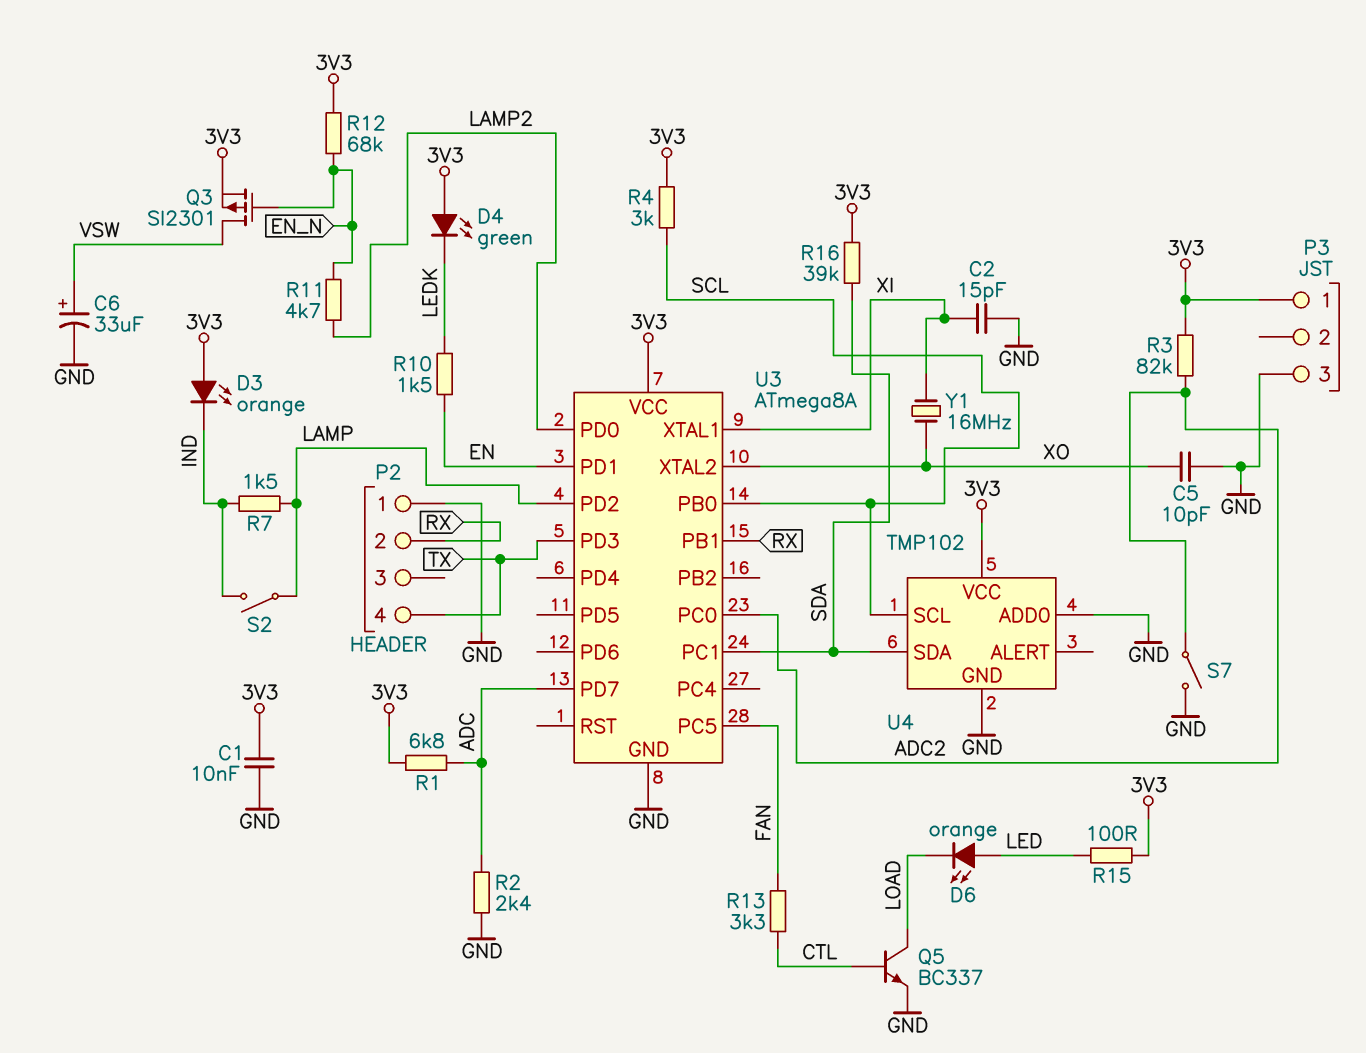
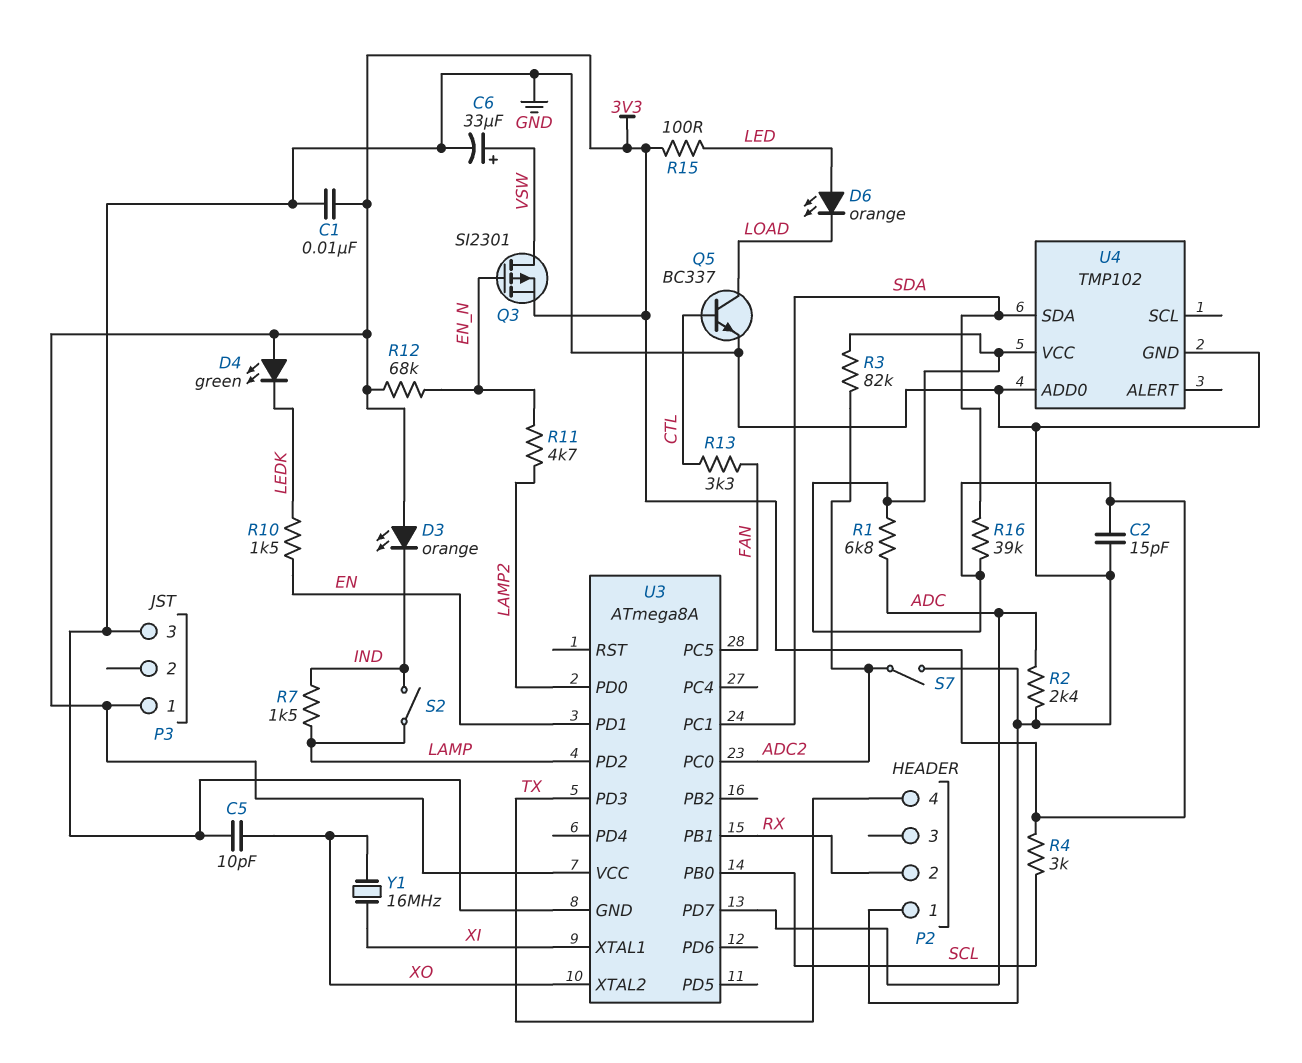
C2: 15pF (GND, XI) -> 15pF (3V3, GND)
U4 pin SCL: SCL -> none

---

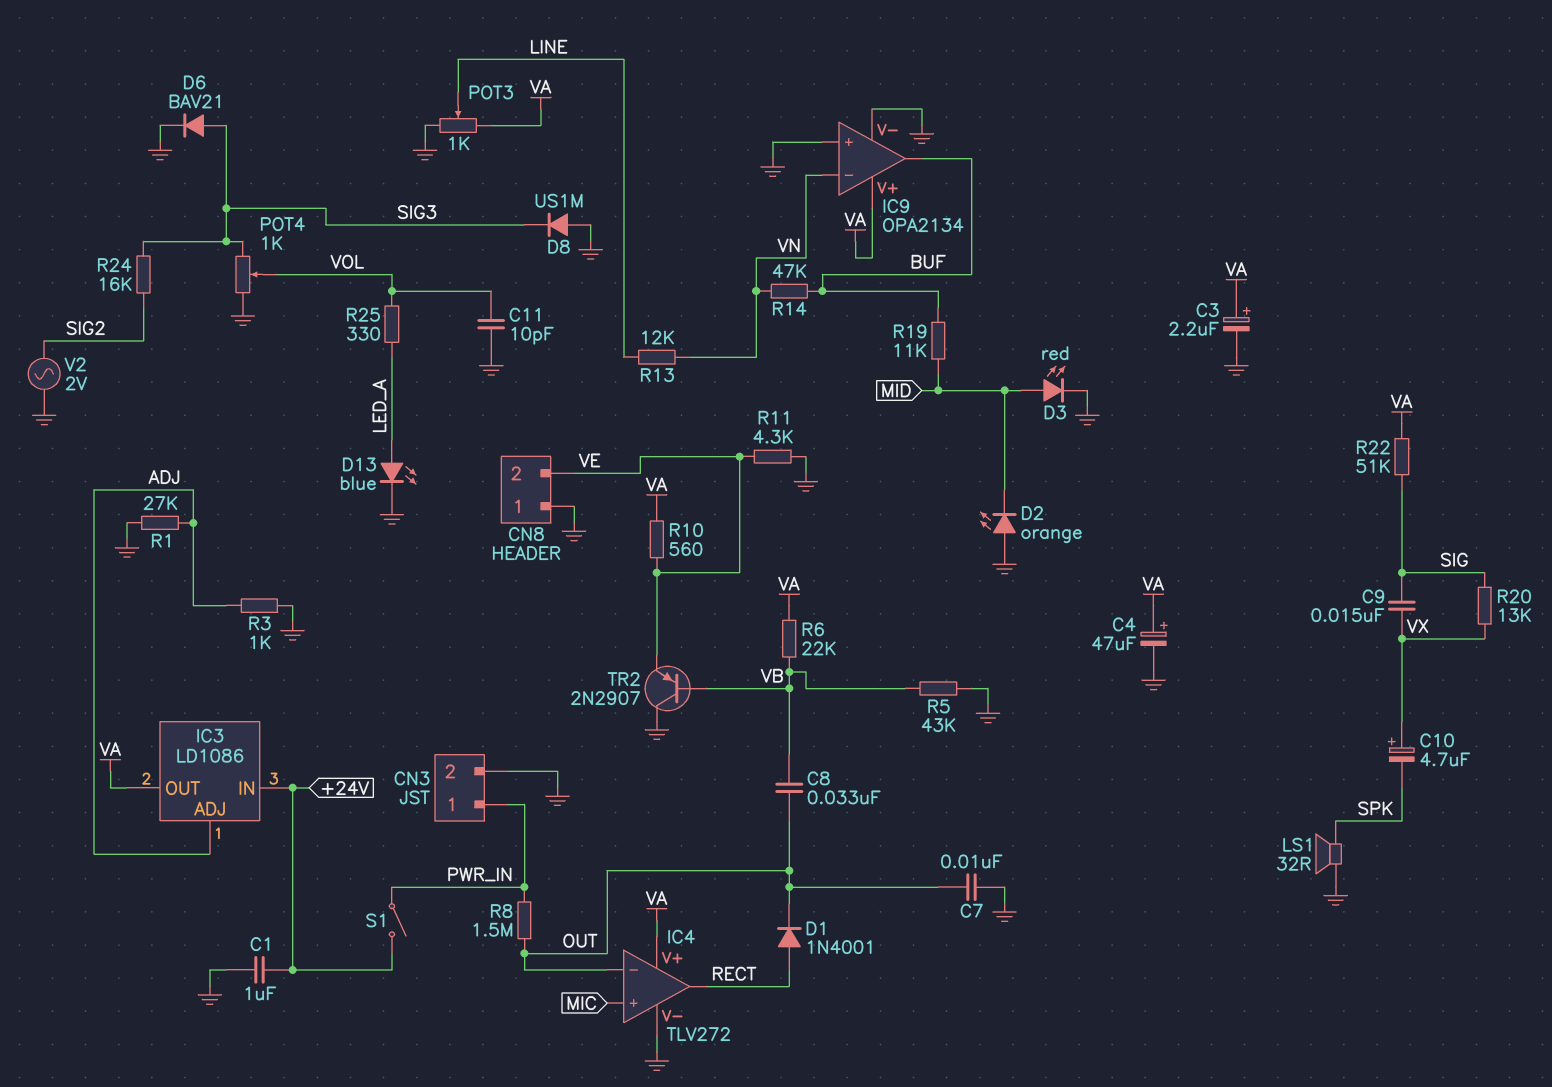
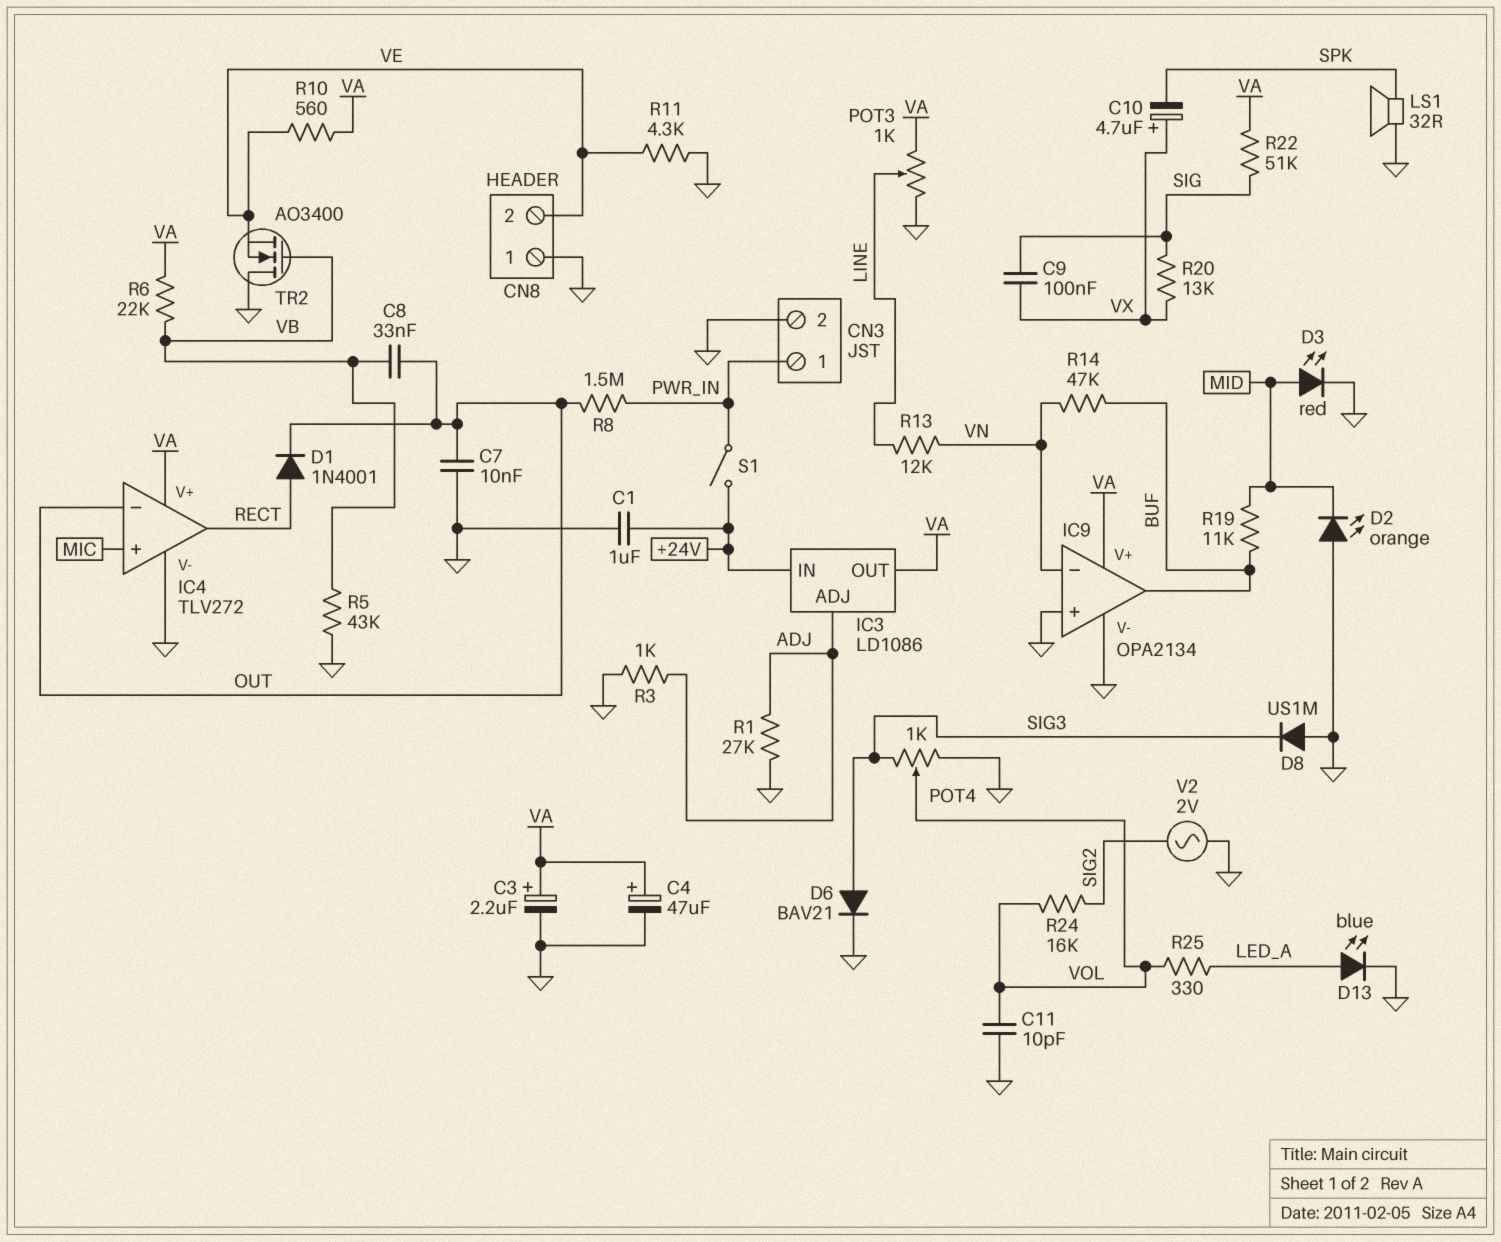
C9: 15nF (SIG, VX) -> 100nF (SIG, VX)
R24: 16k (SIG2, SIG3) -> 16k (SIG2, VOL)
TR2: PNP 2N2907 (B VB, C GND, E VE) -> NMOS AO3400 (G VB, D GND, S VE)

## WHAT IS REQUIRED
Write out only the lines that run from the line containing "C9: 15nF (SIG, VX) -> 100nF (SIG, VX)" through the line containing "TR2: PNP 2N2907", both included, exactly as they appear above.

## TASK OUTPUT
C9: 15nF (SIG, VX) -> 100nF (SIG, VX)
R24: 16k (SIG2, SIG3) -> 16k (SIG2, VOL)
TR2: PNP 2N2907 (B VB, C GND, E VE) -> NMOS AO3400 (G VB, D GND, S VE)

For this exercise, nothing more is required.